=== Section Start ===

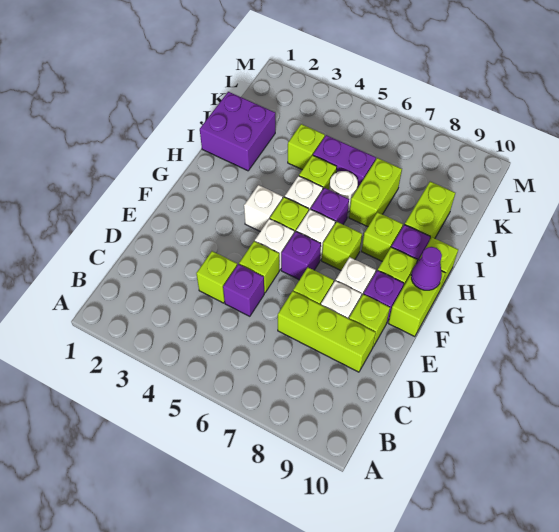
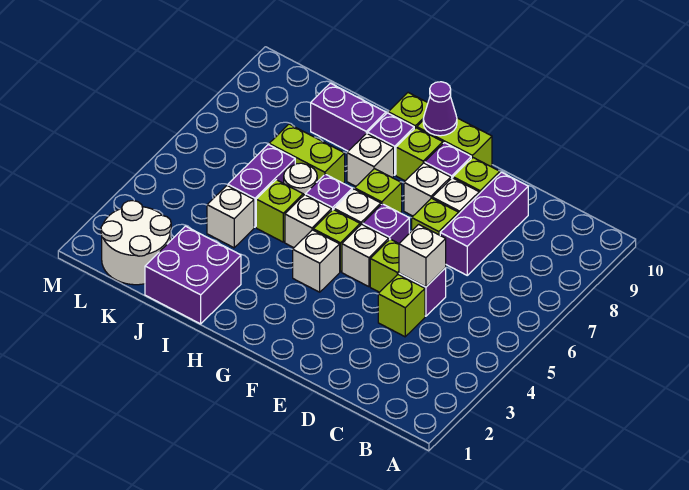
none -> white 1x1 brick [399,224,446,287]
lime 1x3 brick [278,291,376,372] -> purple 1x3 brick [440,172,528,275]
lime 1x1 brick [362,212,403,261] -> white 1x1 brick [347,133,394,186]
lime 1x2 brick [405,182,455,240] -> purple 1x2 brick [311,83,386,151]
lime 1x1 brick [288,124,325,170] -> white 1x1 brick [207,186,254,248]
none -> white 2x2 round brick [101,201,171,285]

=== Section End ===

- [EXERCISE DIRECTIONS]: Print the records above exactly, minus pictures.

- [ANSWER SECTION]:
none -> white 1x1 brick [399,224,446,287]
lime 1x3 brick [278,291,376,372] -> purple 1x3 brick [440,172,528,275]
lime 1x1 brick [362,212,403,261] -> white 1x1 brick [347,133,394,186]
lime 1x2 brick [405,182,455,240] -> purple 1x2 brick [311,83,386,151]
lime 1x1 brick [288,124,325,170] -> white 1x1 brick [207,186,254,248]
none -> white 2x2 round brick [101,201,171,285]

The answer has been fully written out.